Scene images with change listings:
----------

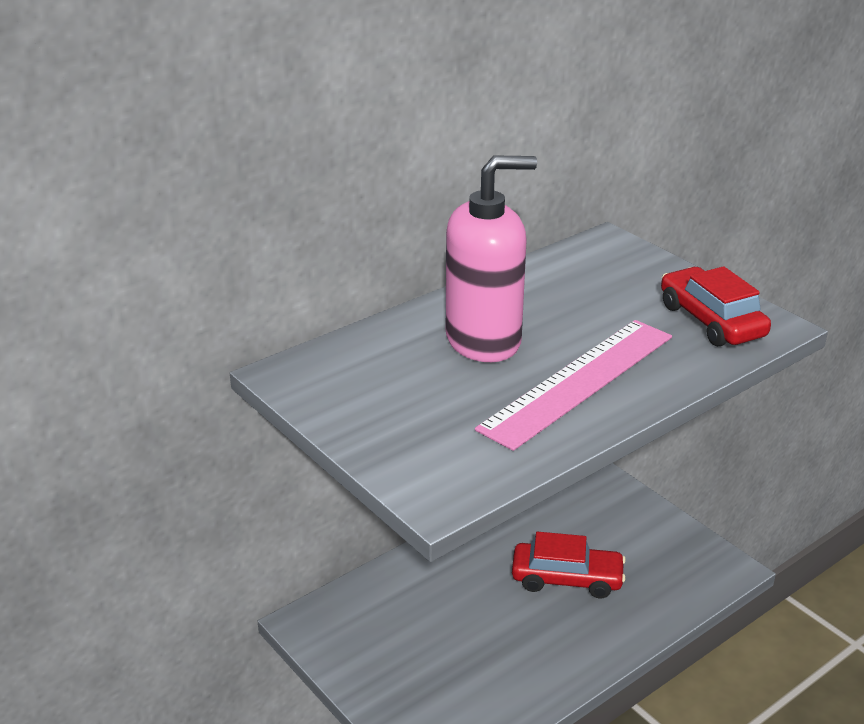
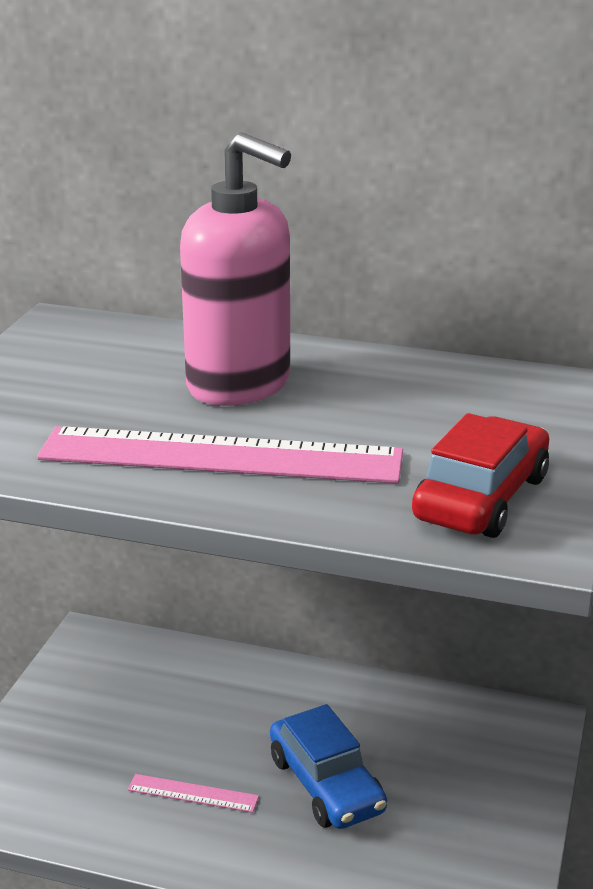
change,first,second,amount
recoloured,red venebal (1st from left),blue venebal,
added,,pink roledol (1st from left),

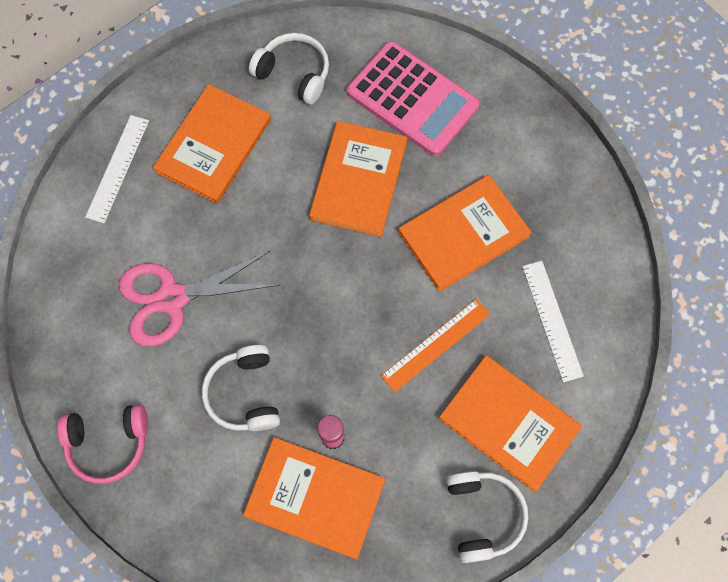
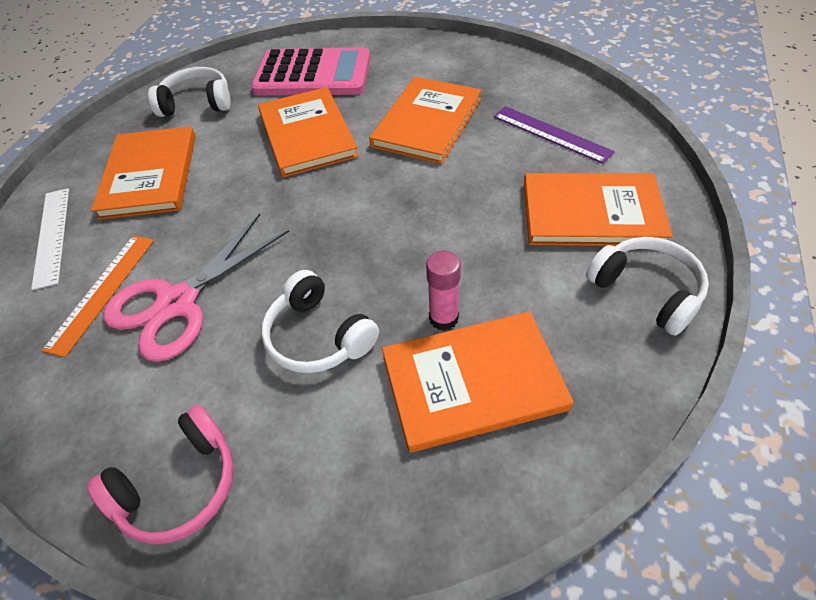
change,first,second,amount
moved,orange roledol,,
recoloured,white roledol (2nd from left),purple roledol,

----------

▶ [Task prompt]: Look above for the line containing "added,,pink roledol (1st"; output that line and all lines after it through the last one exactly, without the pictures.

▶ [Solution for this problem]:
added,,pink roledol (1st from left),

change,first,second,amount
moved,orange roledol,,
recoloured,white roledol (2nd from left),purple roledol,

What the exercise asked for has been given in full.